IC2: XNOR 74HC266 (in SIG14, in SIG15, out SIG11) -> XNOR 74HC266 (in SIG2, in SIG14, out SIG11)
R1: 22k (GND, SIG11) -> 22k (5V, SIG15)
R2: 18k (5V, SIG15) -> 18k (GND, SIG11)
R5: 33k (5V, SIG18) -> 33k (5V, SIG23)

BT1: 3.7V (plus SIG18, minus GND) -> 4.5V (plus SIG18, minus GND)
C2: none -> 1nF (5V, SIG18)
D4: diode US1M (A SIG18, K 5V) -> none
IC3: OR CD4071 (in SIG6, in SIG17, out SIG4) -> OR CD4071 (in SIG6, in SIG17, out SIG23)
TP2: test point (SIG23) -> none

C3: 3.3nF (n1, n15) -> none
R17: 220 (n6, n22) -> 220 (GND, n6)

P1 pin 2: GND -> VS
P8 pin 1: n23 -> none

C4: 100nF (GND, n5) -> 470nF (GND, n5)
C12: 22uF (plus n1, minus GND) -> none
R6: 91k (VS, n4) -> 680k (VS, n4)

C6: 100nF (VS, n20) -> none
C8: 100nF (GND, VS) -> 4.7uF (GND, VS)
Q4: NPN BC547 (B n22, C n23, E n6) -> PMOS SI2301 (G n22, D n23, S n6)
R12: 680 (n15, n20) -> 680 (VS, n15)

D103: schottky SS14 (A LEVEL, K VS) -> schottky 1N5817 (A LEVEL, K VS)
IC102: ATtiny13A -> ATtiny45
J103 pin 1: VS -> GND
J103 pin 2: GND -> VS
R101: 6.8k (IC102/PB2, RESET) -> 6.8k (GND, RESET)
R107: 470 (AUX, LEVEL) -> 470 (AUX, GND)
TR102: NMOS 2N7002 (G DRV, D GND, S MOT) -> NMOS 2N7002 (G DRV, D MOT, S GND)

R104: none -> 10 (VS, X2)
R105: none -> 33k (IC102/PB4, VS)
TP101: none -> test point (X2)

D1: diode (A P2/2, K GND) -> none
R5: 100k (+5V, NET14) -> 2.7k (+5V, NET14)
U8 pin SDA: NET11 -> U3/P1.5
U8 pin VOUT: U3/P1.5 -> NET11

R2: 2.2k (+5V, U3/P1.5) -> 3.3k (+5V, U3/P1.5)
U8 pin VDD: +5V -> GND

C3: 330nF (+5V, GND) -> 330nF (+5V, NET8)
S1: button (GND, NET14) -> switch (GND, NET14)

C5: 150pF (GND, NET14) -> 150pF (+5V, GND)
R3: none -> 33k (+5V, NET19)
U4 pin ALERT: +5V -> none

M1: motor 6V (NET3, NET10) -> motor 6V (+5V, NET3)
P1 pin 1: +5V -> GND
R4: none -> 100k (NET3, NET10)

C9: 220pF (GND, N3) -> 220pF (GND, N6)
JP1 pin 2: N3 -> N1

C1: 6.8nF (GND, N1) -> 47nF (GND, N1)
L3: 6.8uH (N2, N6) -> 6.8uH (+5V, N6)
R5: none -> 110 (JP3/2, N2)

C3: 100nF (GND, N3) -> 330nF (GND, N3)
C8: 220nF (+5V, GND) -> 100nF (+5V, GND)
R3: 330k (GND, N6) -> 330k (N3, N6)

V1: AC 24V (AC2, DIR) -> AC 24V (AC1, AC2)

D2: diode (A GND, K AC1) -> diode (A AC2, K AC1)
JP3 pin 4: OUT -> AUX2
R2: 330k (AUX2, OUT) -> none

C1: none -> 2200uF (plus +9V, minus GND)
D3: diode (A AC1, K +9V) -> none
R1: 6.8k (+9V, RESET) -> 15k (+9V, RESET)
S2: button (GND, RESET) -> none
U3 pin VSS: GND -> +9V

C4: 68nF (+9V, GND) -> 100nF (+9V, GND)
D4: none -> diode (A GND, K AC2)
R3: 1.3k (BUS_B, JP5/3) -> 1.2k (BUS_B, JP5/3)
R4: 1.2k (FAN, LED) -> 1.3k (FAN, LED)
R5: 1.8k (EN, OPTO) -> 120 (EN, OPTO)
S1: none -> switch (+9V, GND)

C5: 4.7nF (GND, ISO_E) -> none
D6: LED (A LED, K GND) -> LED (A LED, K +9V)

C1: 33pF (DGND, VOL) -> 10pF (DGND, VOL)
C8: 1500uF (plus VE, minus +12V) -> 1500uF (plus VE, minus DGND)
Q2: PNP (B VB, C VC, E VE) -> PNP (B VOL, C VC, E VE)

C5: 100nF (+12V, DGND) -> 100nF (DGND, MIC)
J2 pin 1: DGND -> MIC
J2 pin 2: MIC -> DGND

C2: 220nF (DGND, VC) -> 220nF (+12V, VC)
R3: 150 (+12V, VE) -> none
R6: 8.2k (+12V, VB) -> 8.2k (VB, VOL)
────
* TASK TO COMPLETE
For every line above that holds the word "diode", report the whole line.

* RESULT OF THIS TASK
D4: diode US1M (A SIG18, K 5V) -> none
D1: diode (A P2/2, K GND) -> none
D2: diode (A GND, K AC1) -> diode (A AC2, K AC1)
D3: diode (A AC1, K +9V) -> none
D4: none -> diode (A GND, K AC2)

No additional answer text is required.